━━━━━ Information given ━━━━━

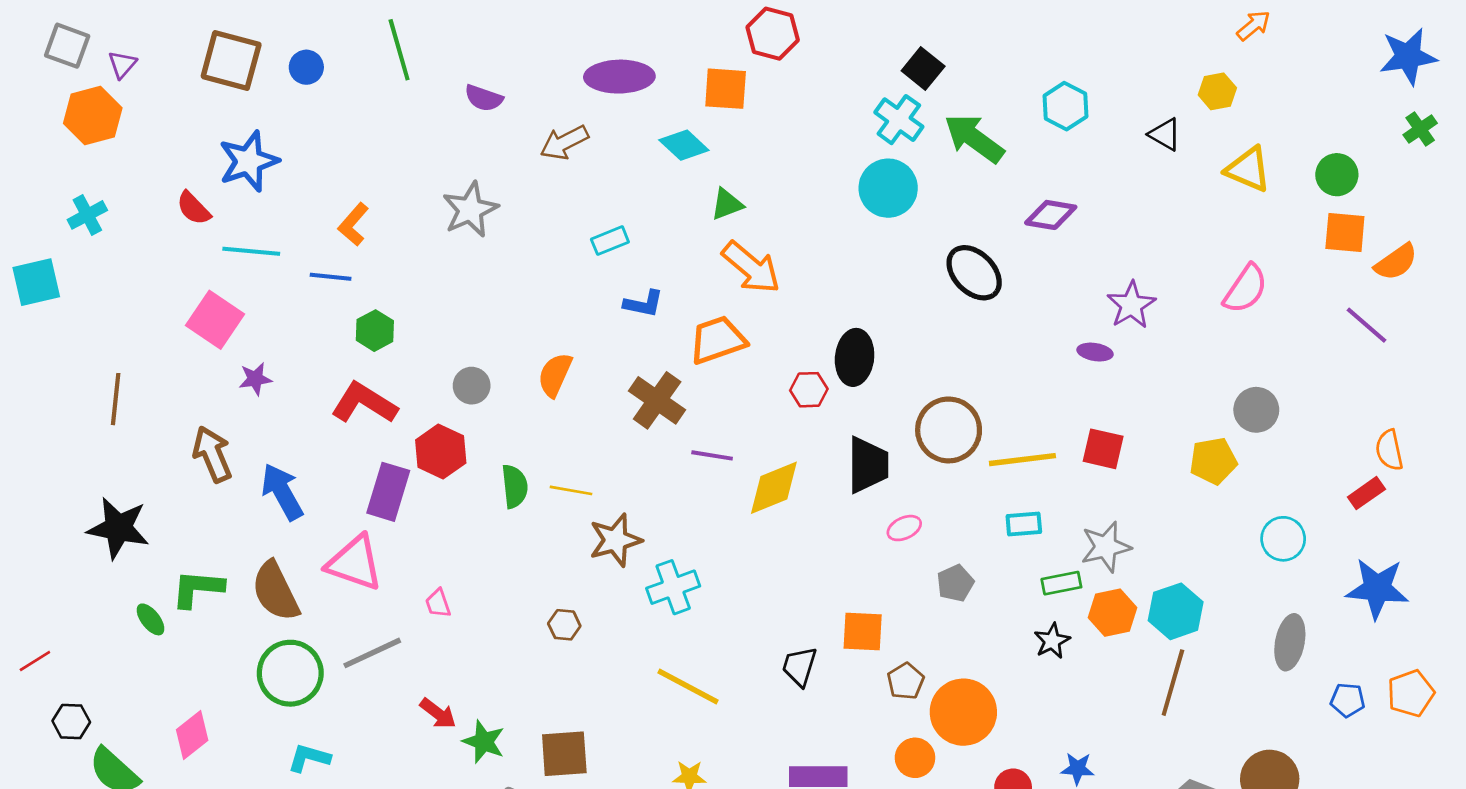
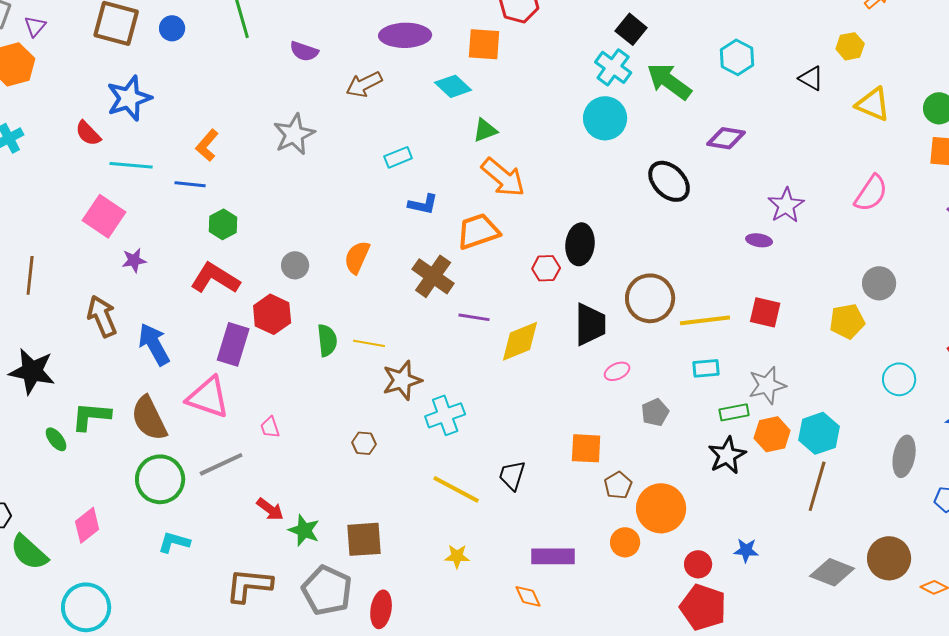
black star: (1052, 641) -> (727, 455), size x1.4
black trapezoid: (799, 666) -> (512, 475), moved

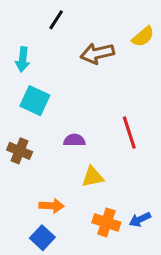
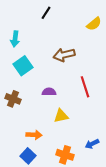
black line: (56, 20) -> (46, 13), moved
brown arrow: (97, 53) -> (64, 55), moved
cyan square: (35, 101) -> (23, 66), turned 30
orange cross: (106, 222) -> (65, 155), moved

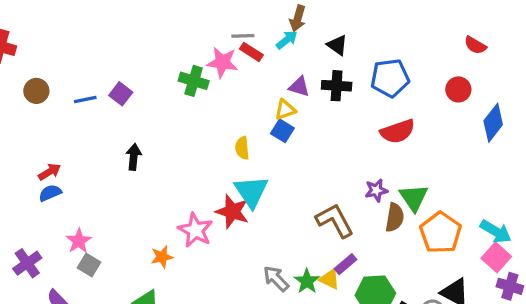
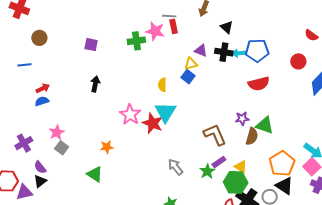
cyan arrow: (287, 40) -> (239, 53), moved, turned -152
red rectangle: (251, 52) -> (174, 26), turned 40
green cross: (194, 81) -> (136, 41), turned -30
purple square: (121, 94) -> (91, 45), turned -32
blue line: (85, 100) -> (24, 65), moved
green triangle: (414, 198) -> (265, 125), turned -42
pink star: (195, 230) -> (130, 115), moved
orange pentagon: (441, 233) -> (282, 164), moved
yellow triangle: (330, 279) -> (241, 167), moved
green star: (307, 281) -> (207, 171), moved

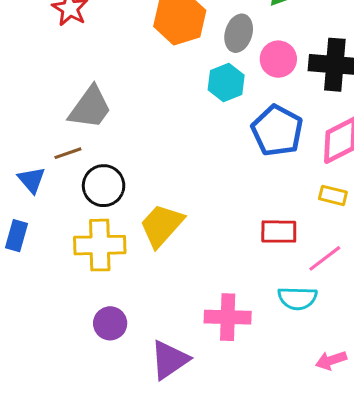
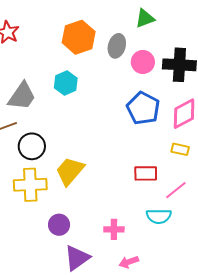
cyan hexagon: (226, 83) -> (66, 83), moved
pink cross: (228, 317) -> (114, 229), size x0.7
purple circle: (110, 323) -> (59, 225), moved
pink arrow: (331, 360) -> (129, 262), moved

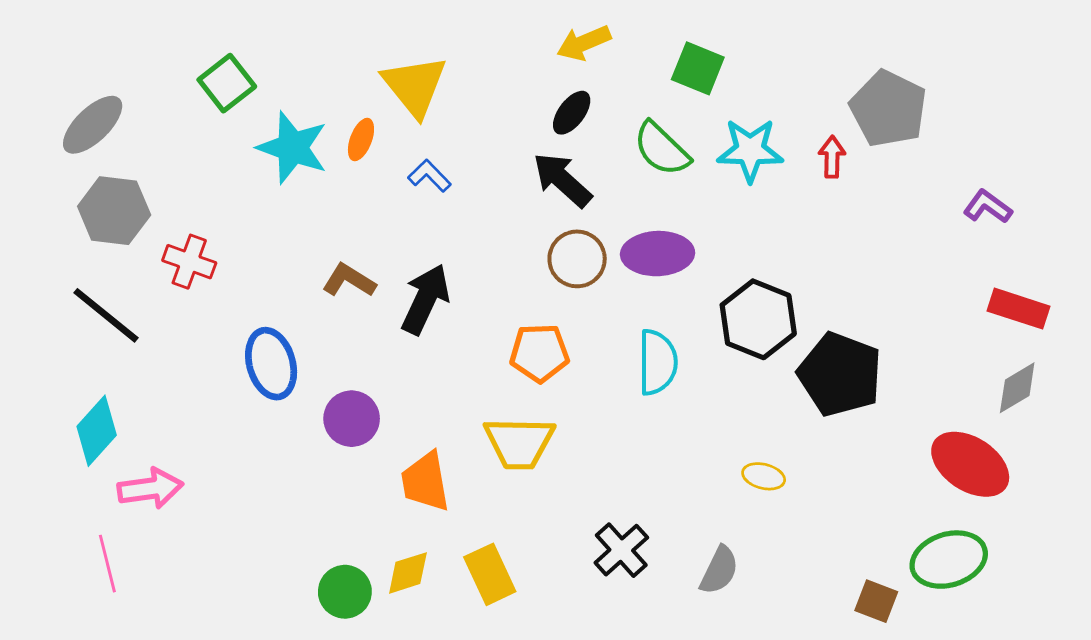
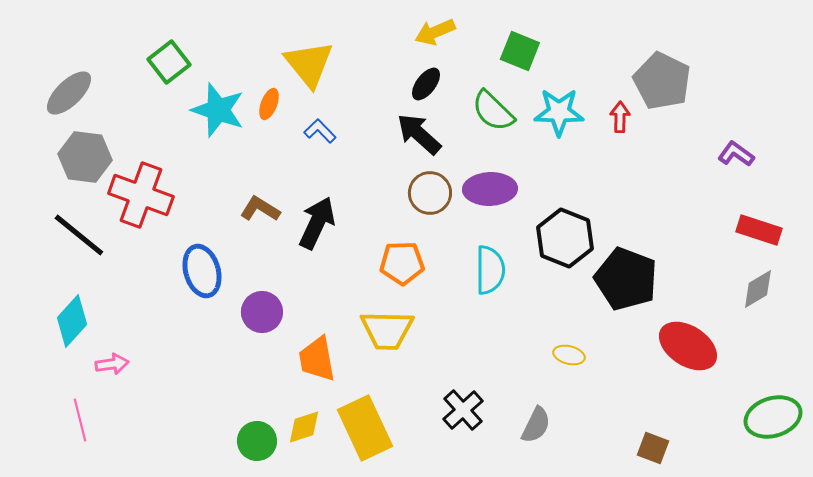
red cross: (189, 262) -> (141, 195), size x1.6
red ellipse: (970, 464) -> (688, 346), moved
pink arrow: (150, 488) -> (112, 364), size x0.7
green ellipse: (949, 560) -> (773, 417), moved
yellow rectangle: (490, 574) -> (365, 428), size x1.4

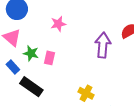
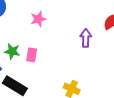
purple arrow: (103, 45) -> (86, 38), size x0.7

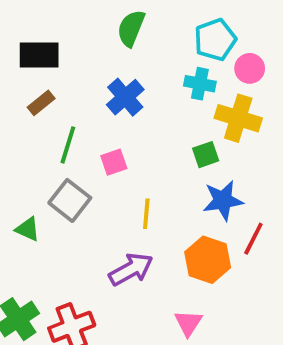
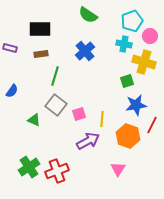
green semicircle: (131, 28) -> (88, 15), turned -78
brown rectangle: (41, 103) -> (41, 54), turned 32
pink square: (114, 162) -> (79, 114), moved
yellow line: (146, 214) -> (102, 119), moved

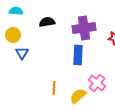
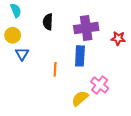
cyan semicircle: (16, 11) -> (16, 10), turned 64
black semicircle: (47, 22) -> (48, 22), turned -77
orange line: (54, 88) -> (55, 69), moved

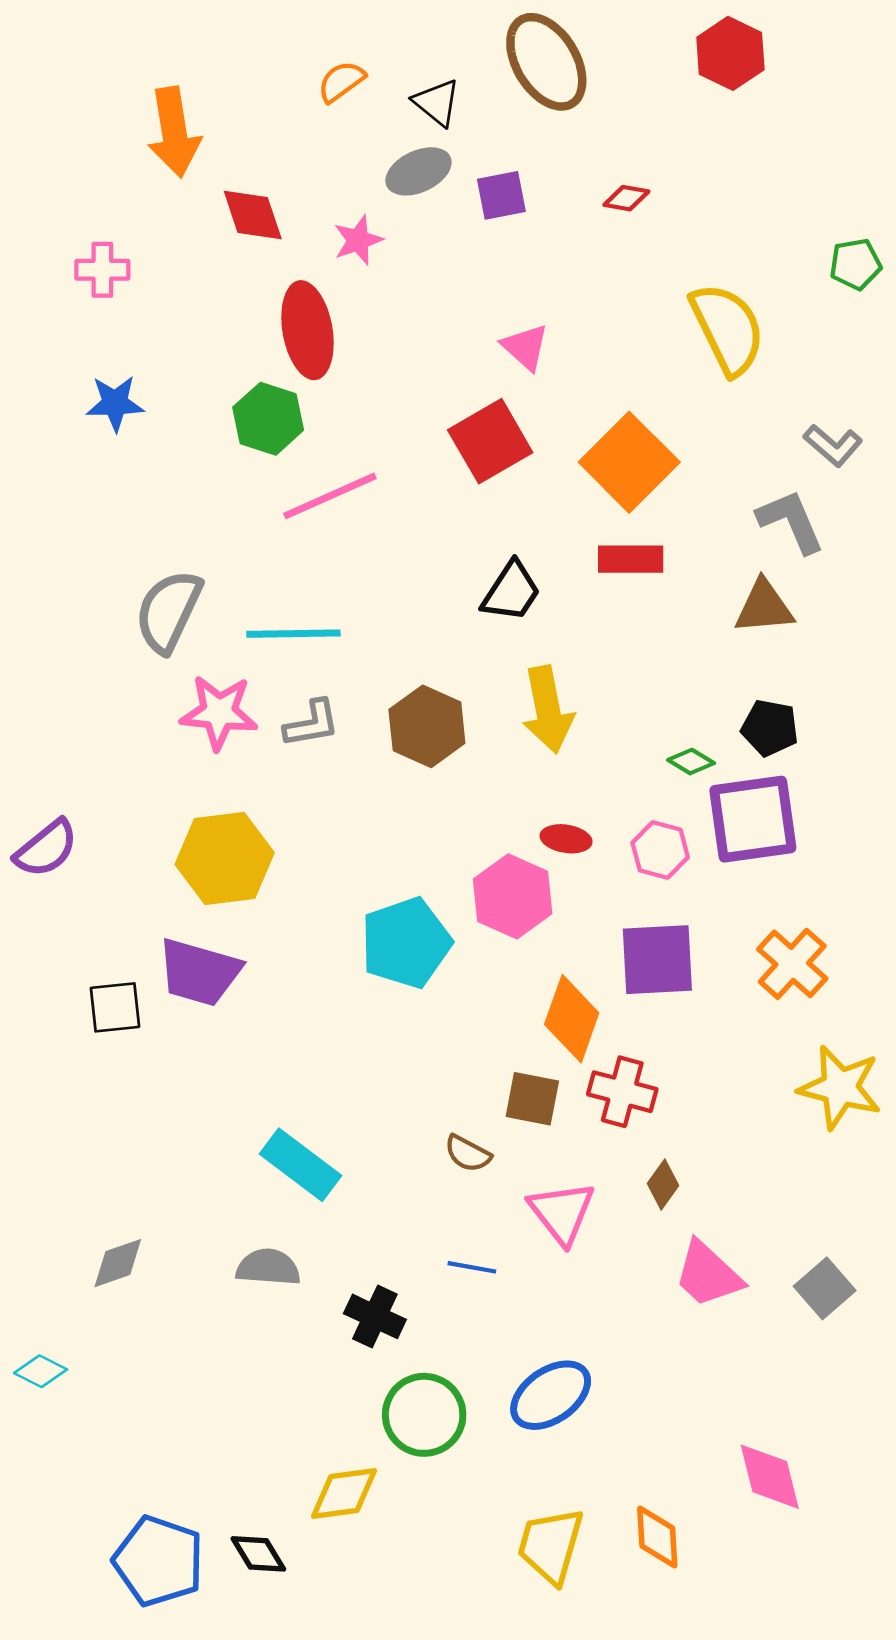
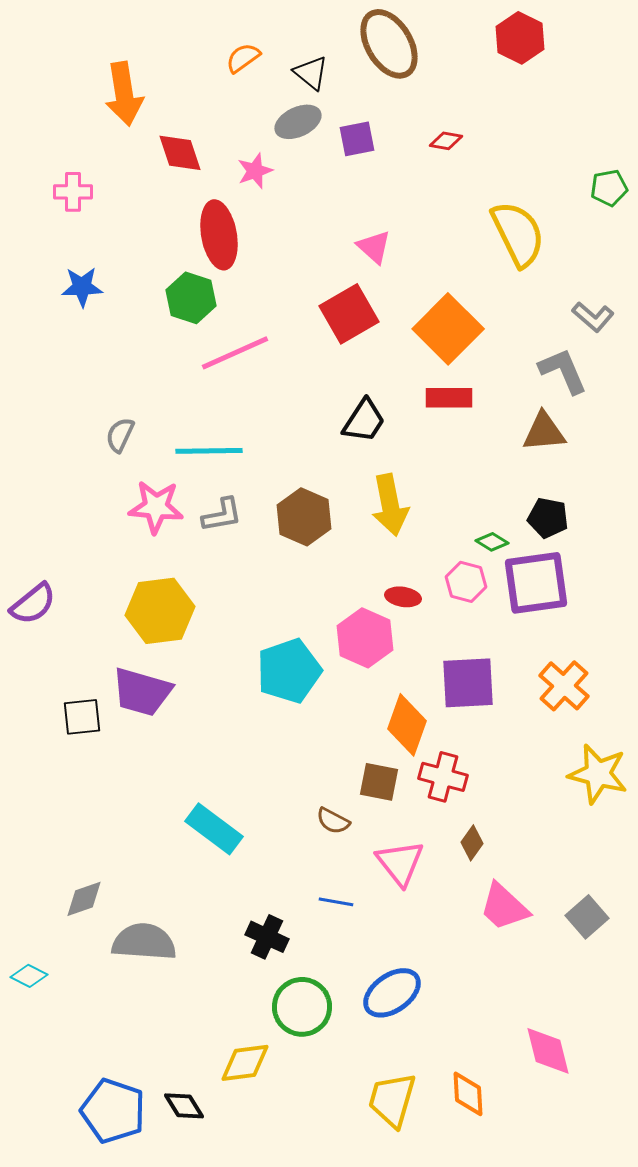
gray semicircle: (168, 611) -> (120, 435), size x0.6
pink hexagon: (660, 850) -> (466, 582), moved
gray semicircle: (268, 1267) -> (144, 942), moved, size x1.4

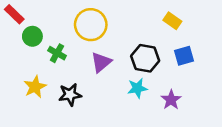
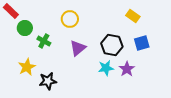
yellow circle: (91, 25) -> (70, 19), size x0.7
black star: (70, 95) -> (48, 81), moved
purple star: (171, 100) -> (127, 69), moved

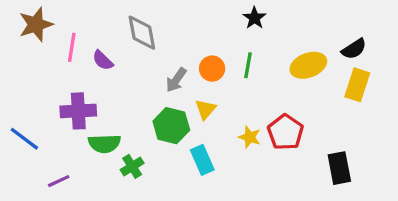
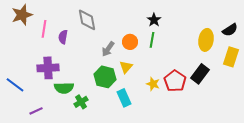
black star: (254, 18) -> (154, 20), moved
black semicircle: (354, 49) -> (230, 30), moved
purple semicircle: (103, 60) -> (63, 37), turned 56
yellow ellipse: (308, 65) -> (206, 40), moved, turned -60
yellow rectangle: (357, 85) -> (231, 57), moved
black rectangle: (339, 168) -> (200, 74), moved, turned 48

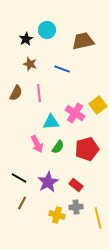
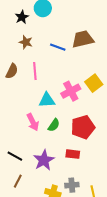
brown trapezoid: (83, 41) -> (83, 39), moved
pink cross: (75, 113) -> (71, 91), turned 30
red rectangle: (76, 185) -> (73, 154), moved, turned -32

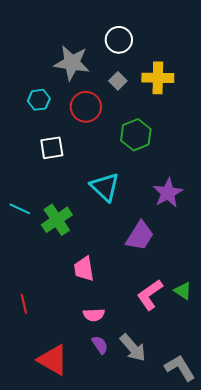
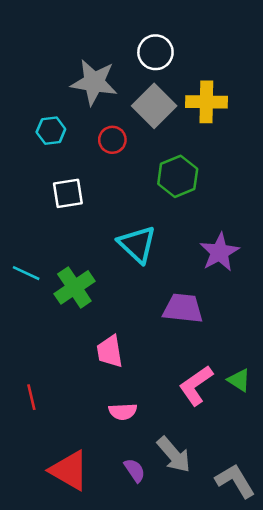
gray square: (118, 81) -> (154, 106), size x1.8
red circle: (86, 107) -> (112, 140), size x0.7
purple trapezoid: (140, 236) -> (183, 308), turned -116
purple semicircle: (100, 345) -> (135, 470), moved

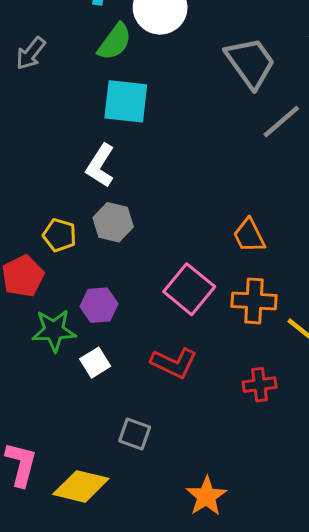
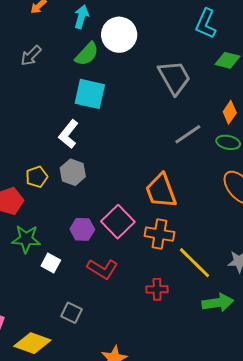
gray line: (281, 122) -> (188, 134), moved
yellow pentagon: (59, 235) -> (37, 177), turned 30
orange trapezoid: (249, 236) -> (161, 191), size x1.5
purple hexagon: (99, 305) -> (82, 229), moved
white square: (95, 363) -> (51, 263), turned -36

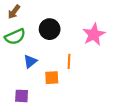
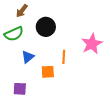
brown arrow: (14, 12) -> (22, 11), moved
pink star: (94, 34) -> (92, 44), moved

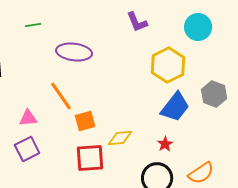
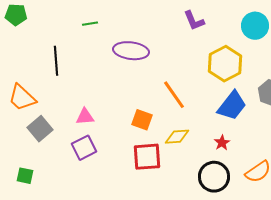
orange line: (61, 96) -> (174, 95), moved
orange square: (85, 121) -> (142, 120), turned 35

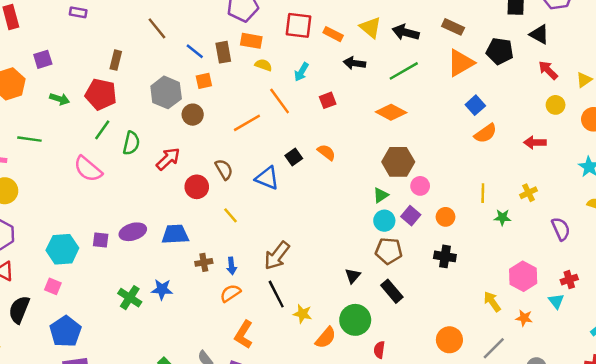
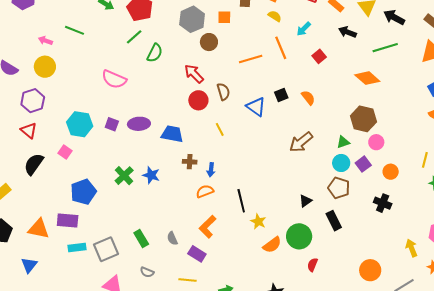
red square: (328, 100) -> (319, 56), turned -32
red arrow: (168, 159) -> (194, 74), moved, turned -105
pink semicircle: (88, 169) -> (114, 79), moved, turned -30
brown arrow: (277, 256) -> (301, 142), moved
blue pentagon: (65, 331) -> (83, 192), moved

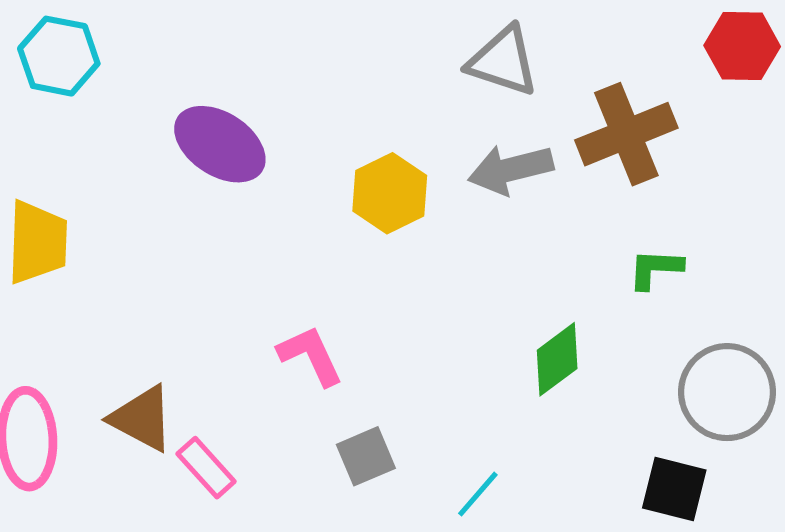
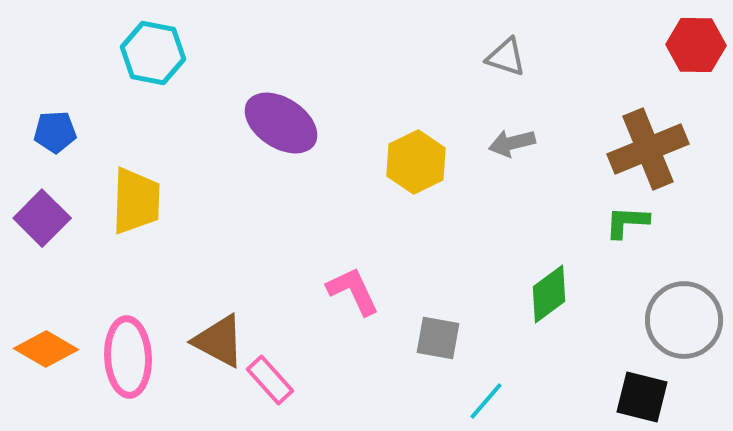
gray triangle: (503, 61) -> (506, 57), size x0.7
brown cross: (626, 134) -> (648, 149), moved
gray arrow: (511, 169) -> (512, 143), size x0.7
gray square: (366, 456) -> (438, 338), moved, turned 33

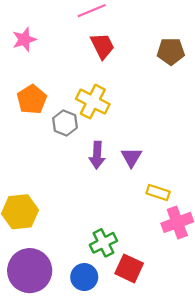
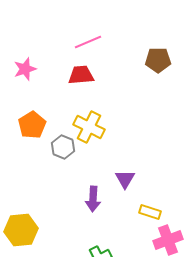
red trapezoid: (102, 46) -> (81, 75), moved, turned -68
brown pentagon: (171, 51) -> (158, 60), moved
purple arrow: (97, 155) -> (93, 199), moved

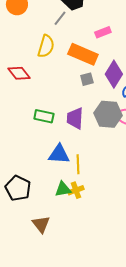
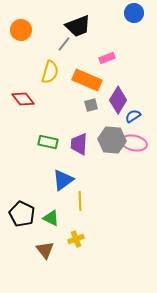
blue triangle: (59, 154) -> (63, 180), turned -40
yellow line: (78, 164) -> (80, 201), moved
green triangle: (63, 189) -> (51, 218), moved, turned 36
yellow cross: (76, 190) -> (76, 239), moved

━━━━━

Instructions for the task
Look above for the line with "purple circle: (110, 323) -> (59, 225), moved" and the line with "purple semicircle: (103, 60)", then copy exactly the lines from the first through the second, both kept, with no pictures.

Answer space
purple circle: (110, 323) -> (59, 225), moved
pink arrow: (331, 360) -> (129, 262), moved

red cross: (189, 262) -> (141, 195), size x1.6
red ellipse: (970, 464) -> (688, 346), moved
pink arrow: (150, 488) -> (112, 364), size x0.7
green ellipse: (949, 560) -> (773, 417), moved
yellow rectangle: (490, 574) -> (365, 428), size x1.4

purple arrow: (103, 45) -> (86, 38), size x0.7

green semicircle: (131, 28) -> (88, 15), turned -78
brown rectangle: (41, 103) -> (41, 54), turned 32
pink square: (114, 162) -> (79, 114), moved
yellow line: (146, 214) -> (102, 119), moved

cyan semicircle: (16, 11) -> (16, 10), turned 64
black semicircle: (47, 22) -> (48, 22), turned -77
orange line: (54, 88) -> (55, 69), moved

gray semicircle: (168, 611) -> (120, 435), size x0.6
pink hexagon: (660, 850) -> (466, 582), moved
gray semicircle: (268, 1267) -> (144, 942), moved, size x1.4

yellow circle: (91, 25) -> (70, 19), size x0.7
black star: (70, 95) -> (48, 81), moved
purple star: (171, 100) -> (127, 69), moved

black star: (254, 18) -> (154, 20), moved
black semicircle: (354, 49) -> (230, 30), moved
purple semicircle: (103, 60) -> (63, 37), turned 56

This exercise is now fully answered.